━━━ MATERIAL FOR THIS TASK ━━━
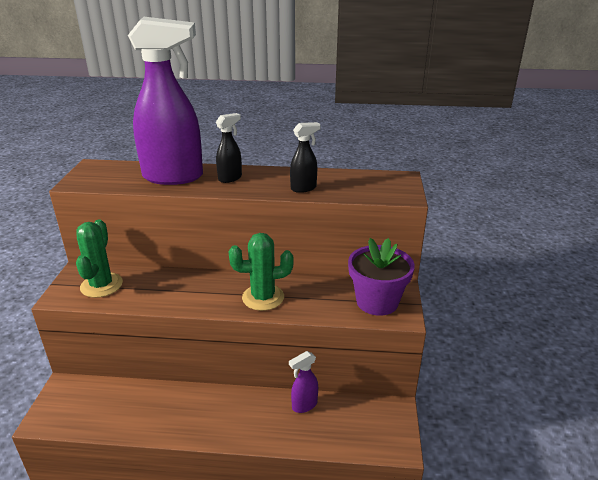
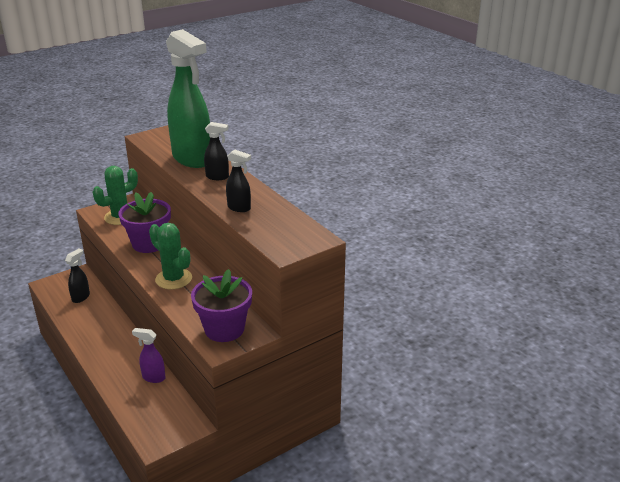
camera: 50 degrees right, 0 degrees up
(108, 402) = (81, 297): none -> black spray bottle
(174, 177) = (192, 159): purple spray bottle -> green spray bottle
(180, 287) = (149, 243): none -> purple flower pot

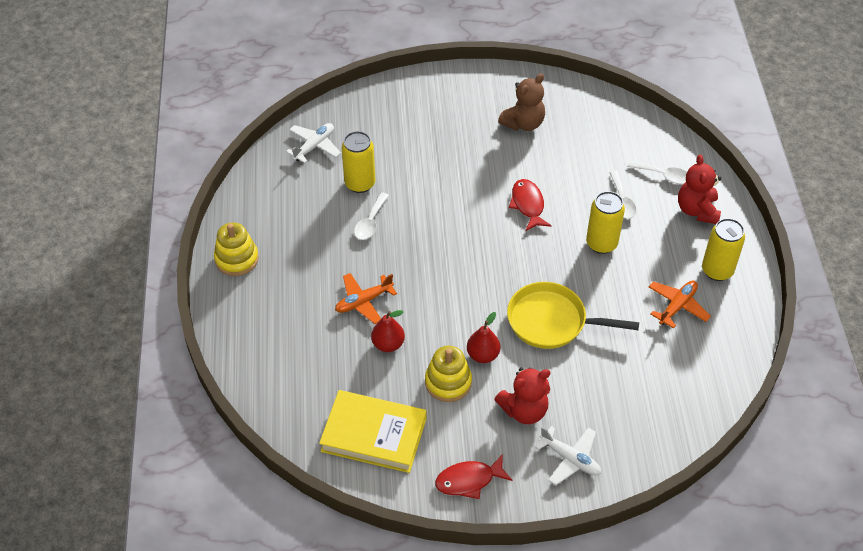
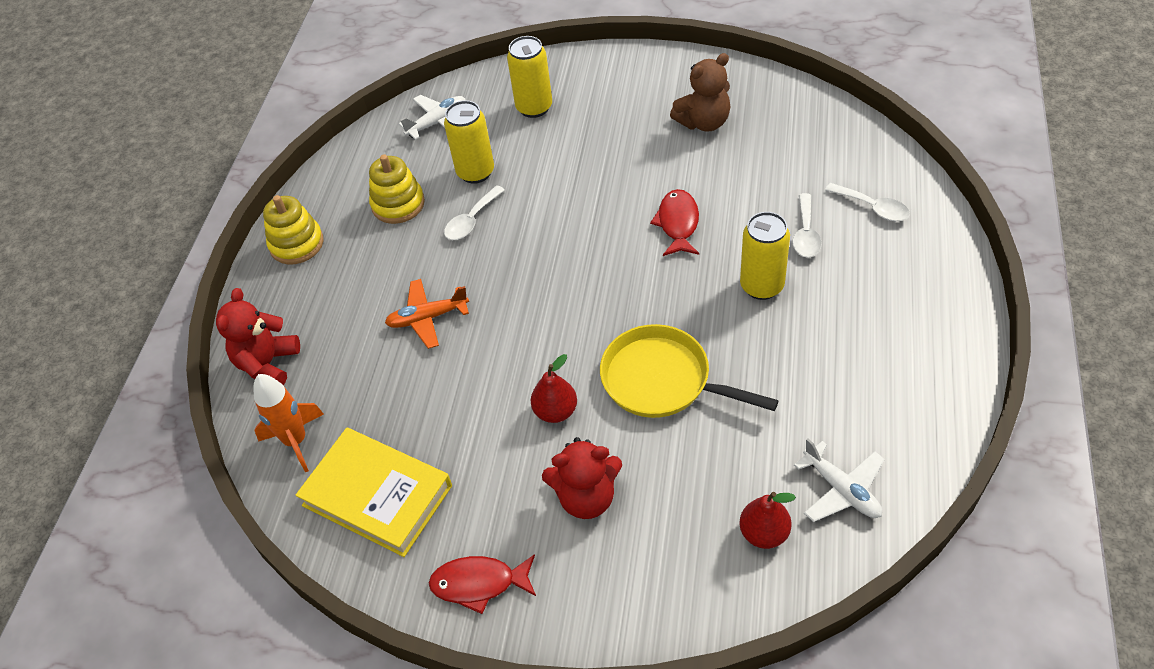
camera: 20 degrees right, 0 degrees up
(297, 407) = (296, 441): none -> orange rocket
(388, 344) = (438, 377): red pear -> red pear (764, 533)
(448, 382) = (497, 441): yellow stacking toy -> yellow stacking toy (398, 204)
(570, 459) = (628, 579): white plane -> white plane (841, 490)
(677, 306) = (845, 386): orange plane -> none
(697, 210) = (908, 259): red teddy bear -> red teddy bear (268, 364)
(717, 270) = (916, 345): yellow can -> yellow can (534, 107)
━━━
- _REQUIRED ACTION_
Output every line above exactly as it stands, and drop any picture.

- _SOLUTION_
camera: 50 degrees right, 0 degrees up
(108, 402) = (81, 297): none -> black spray bottle
(174, 177) = (192, 159): purple spray bottle -> green spray bottle
(180, 287) = (149, 243): none -> purple flower pot

camera: 20 degrees right, 0 degrees up
(297, 407) = (296, 441): none -> orange rocket
(388, 344) = (438, 377): red pear -> red pear (764, 533)
(448, 382) = (497, 441): yellow stacking toy -> yellow stacking toy (398, 204)
(570, 459) = (628, 579): white plane -> white plane (841, 490)
(677, 306) = (845, 386): orange plane -> none
(697, 210) = (908, 259): red teddy bear -> red teddy bear (268, 364)
(717, 270) = (916, 345): yellow can -> yellow can (534, 107)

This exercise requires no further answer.